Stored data

○ ○ ○ ○ ○

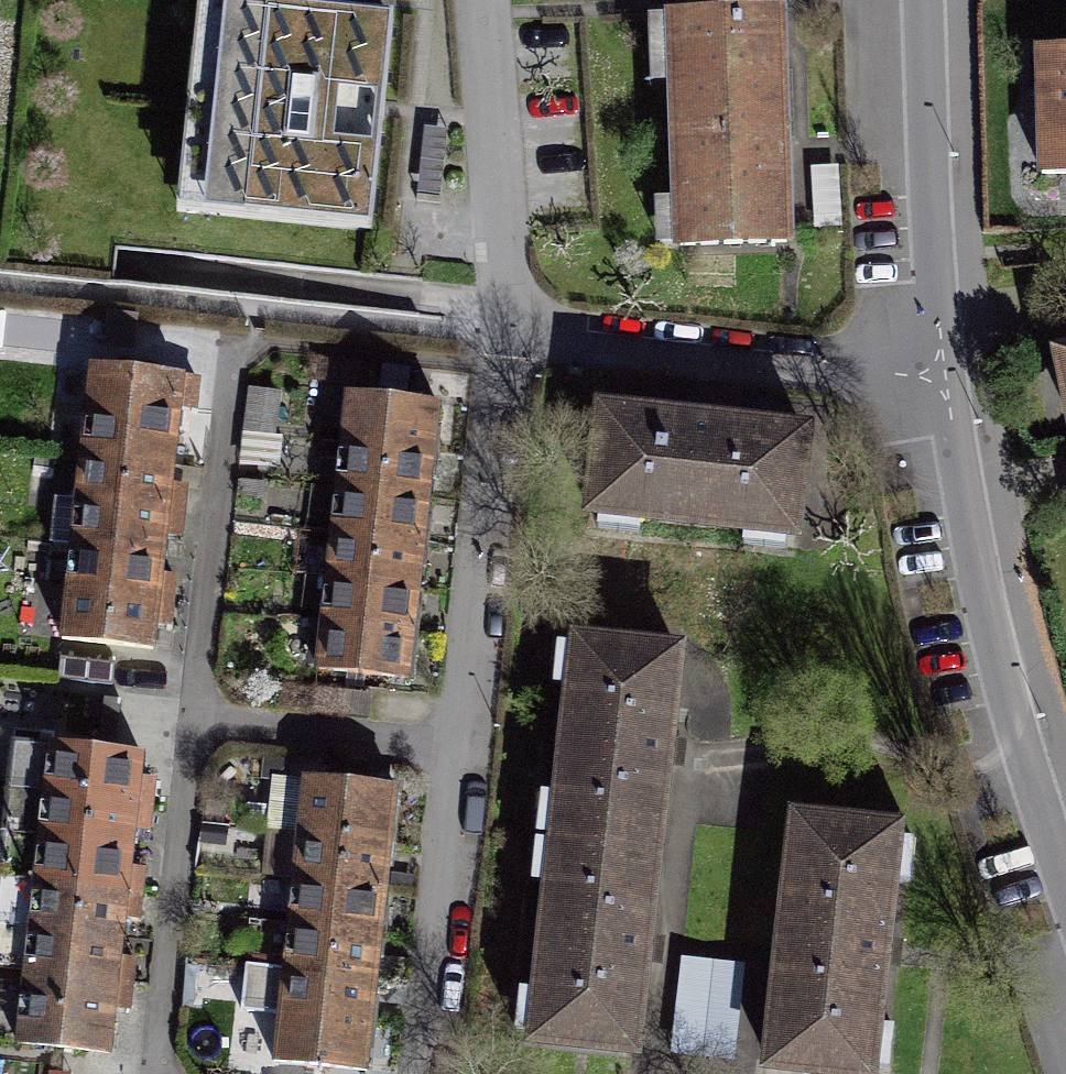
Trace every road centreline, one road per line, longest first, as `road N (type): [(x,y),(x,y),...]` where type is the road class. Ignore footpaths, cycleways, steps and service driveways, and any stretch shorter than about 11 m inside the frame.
road 1 (residential): [(945,376),(985,603),(1048,827)]
road 2 (residential): [(945,376),(803,371),(510,331)]
road 3 (residential): [(458,743),(510,331)]
road 4 (residential): [(929,0),(945,376)]
road 5 (residential): [(234,342),(199,715)]
road 6 (residential): [(199,715),(163,1073)]
road 7 (residential): [(422,1073),(458,743)]
road 8 (residential): [(510,331),(485,0)]
road 9 (residential): [(458,743),(199,715)]
road 10 (residential): [(510,331),(372,321)]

○ ○ ○ ○ ○

§ **DIRECTIONS FOR THIS TASK**
Write out all of the records above. Keep them exact and leave out the pictures.

§ **RESPONSE FOR THIS EXERCISE**
Trace every road centreline, one road per line, longest first, as `road N (type): [(x,y),(x,y),...]` where type is the road class. Ignore footpaths, cycleways, steps and service driveways, and any stretch shorter than about 11 m inside the frame.
road 1 (residential): [(945,376),(985,603),(1048,827)]
road 2 (residential): [(945,376),(803,371),(510,331)]
road 3 (residential): [(458,743),(510,331)]
road 4 (residential): [(929,0),(945,376)]
road 5 (residential): [(234,342),(199,715)]
road 6 (residential): [(199,715),(163,1073)]
road 7 (residential): [(422,1073),(458,743)]
road 8 (residential): [(510,331),(485,0)]
road 9 (residential): [(458,743),(199,715)]
road 10 (residential): [(510,331),(372,321)]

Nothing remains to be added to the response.